_Your task_. Below are entries. Pull out all lines containing "turned".

_Data section_.

● ● ● ● ●

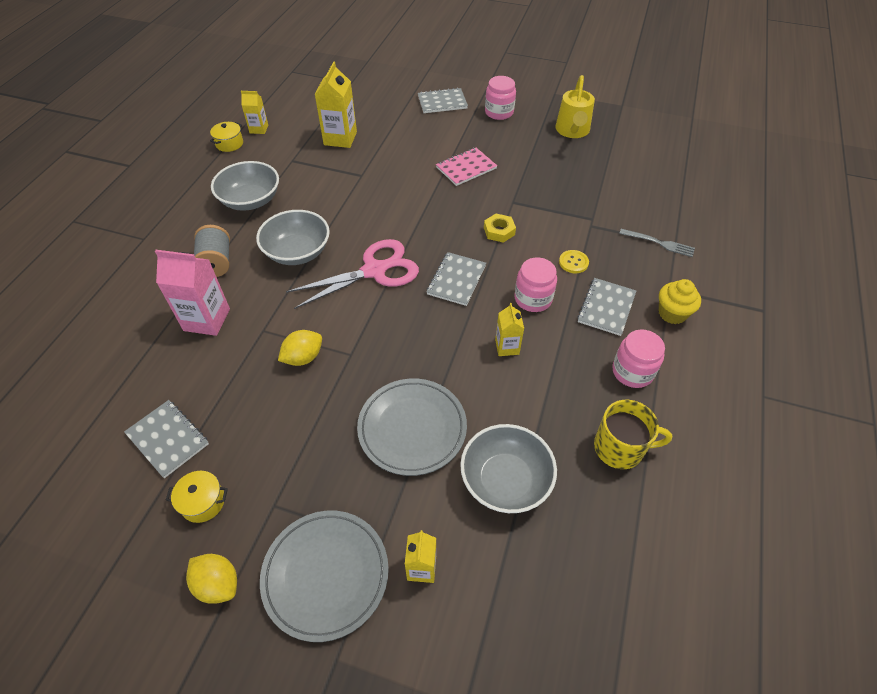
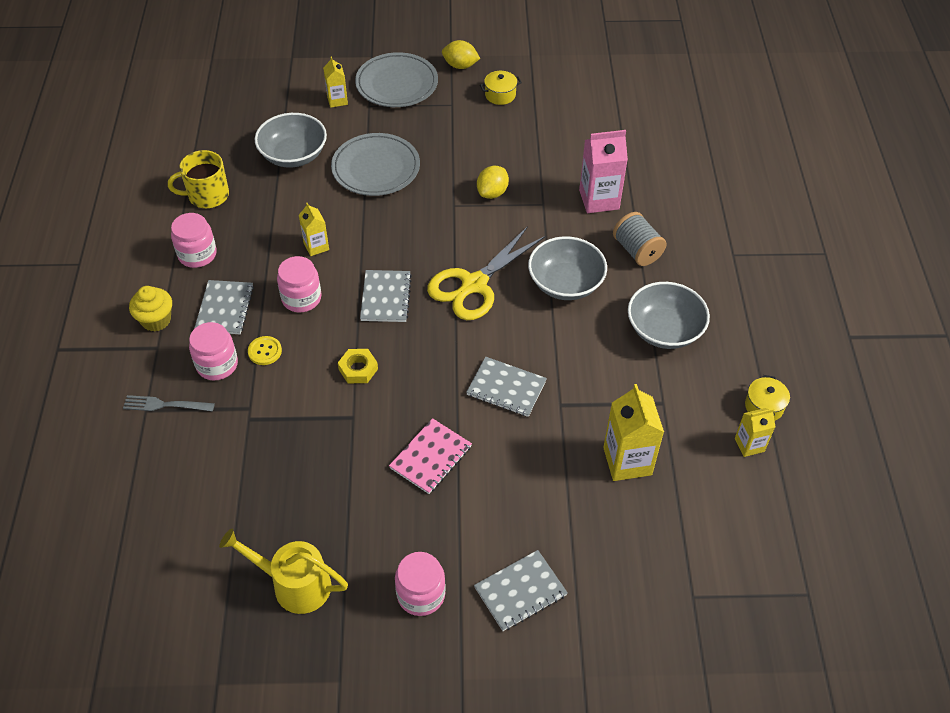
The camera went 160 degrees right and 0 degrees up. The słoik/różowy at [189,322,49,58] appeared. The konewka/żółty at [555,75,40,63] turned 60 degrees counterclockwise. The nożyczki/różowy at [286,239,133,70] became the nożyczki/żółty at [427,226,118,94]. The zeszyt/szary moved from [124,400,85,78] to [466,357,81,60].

● ● ● ● ●

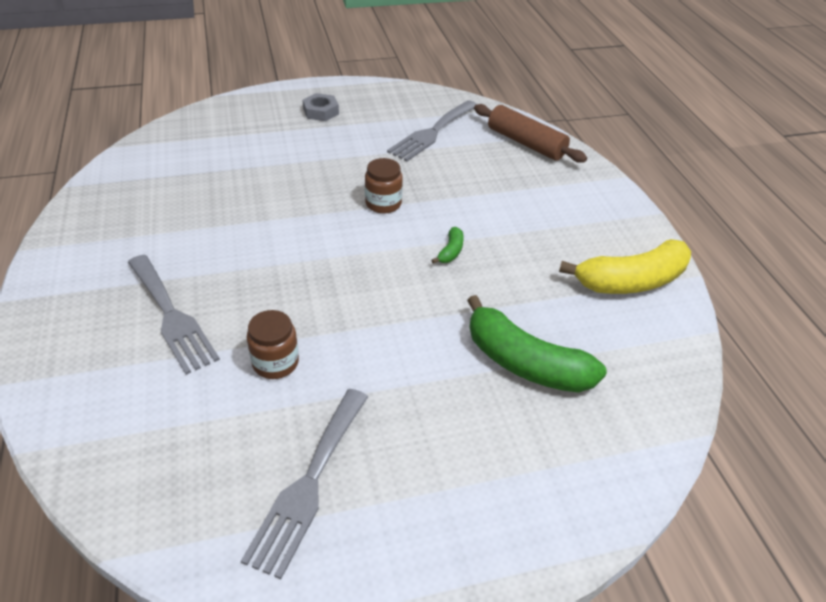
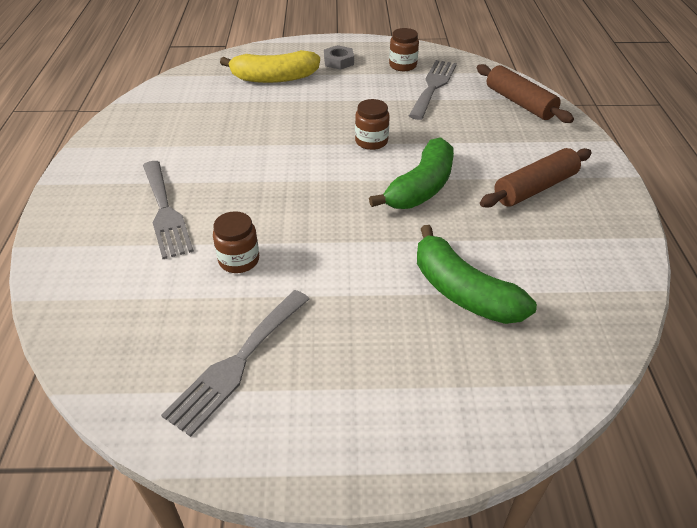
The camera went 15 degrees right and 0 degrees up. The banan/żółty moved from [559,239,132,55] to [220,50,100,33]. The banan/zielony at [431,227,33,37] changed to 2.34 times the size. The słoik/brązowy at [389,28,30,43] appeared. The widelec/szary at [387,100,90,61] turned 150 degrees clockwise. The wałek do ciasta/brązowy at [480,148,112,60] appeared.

● ● ● ● ●

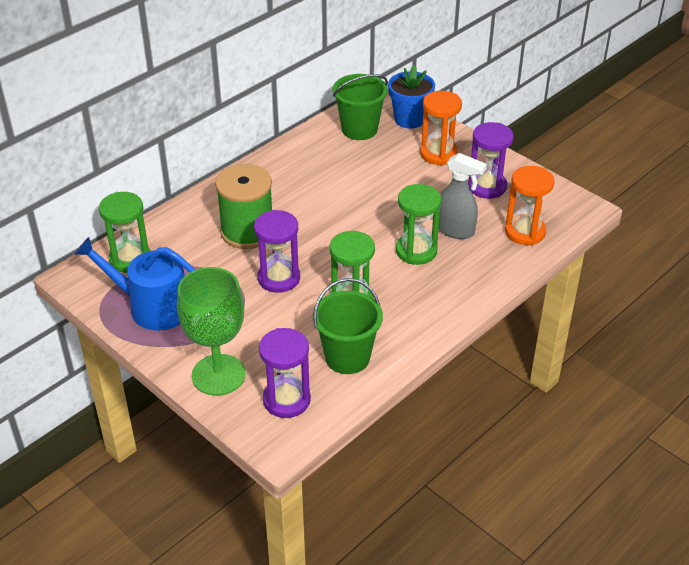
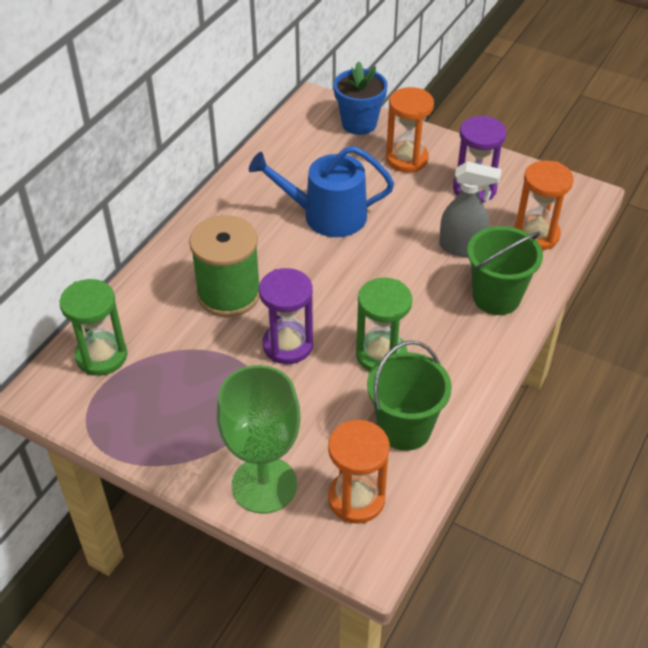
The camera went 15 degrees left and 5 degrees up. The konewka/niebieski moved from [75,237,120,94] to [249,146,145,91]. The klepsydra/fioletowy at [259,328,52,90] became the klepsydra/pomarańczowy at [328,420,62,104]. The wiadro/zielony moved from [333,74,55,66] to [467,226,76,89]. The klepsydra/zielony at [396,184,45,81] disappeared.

● ● ● ● ●

_Response area_.
The camera went 160 degrees right and 0 degrees up. The słoik/różowy at [189,322,49,58] appeared. The konewka/żółty at [555,75,40,63] turned 60 degrees counterclockwise. The nożyczki/różowy at [286,239,133,70] became the nożyczki/żółty at [427,226,118,94]. The zeszyt/szary moved from [124,400,85,78] to [466,357,81,60].
The camera went 15 degrees right and 0 degrees up. The banan/żółty moved from [559,239,132,55] to [220,50,100,33]. The banan/zielony at [431,227,33,37] changed to 2.34 times the size. The słoik/brązowy at [389,28,30,43] appeared. The widelec/szary at [387,100,90,61] turned 150 degrees clockwise. The wałek do ciasta/brązowy at [480,148,112,60] appeared.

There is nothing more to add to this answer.